From the records below, set down exactly the lines starting with the line that contains "The tenedor [amarillo]" and going on through the line that contains "The cinta adhesiva [rosa]". Nothing else is wanted.

▶ _Data under study_:
-- -- --
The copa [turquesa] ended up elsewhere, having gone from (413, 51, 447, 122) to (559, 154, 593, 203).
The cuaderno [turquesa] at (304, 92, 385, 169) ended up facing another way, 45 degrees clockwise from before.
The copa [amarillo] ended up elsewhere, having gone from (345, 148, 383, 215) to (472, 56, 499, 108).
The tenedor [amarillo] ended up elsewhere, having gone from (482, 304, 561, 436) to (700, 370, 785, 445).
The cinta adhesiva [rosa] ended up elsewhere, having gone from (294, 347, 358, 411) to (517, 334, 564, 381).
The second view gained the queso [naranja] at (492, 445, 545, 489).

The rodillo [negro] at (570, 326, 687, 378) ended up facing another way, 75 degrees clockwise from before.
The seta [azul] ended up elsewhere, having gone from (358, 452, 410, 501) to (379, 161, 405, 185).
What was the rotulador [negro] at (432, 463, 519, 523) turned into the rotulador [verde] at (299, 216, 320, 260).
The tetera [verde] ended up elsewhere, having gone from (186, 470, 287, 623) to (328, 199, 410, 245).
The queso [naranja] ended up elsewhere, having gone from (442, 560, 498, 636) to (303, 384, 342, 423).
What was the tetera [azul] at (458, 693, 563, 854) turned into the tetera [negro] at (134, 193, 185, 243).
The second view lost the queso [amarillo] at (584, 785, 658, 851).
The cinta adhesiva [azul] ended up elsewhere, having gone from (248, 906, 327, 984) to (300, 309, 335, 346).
-- -- --
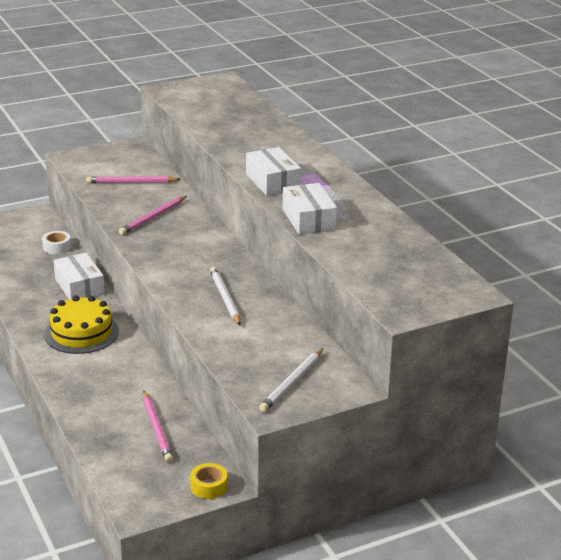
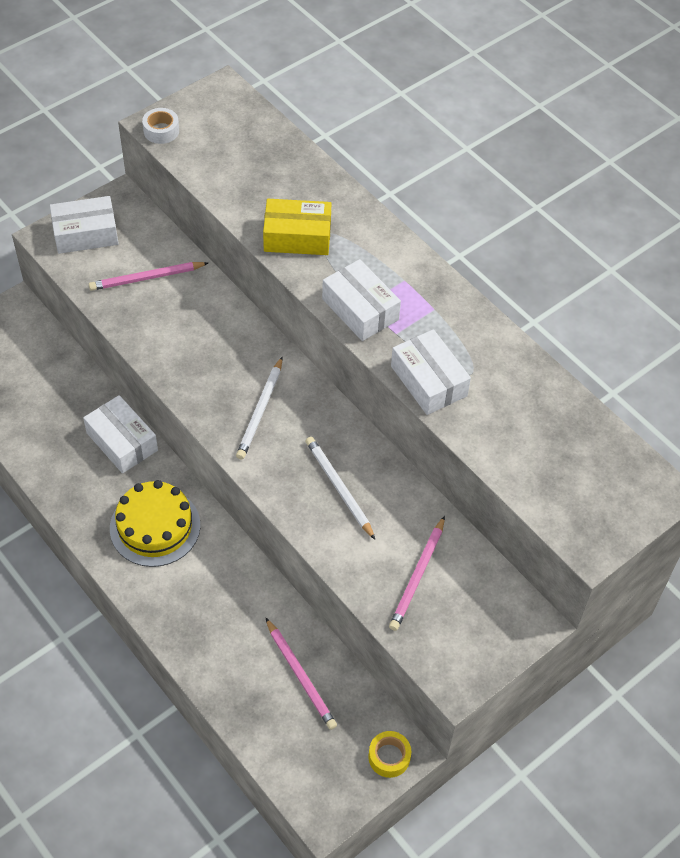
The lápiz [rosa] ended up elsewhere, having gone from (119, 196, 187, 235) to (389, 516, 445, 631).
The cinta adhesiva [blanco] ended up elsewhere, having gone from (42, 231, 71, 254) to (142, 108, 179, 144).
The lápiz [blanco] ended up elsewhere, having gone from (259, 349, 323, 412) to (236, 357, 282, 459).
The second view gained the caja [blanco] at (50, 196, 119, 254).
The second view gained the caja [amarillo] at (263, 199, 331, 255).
-- -- --
▶ _Response below_:
The tenedor [amarillo] ended up elsewhere, having gone from (482, 304, 561, 436) to (700, 370, 785, 445).
The cinta adhesiva [rosa] ended up elsewhere, having gone from (294, 347, 358, 411) to (517, 334, 564, 381).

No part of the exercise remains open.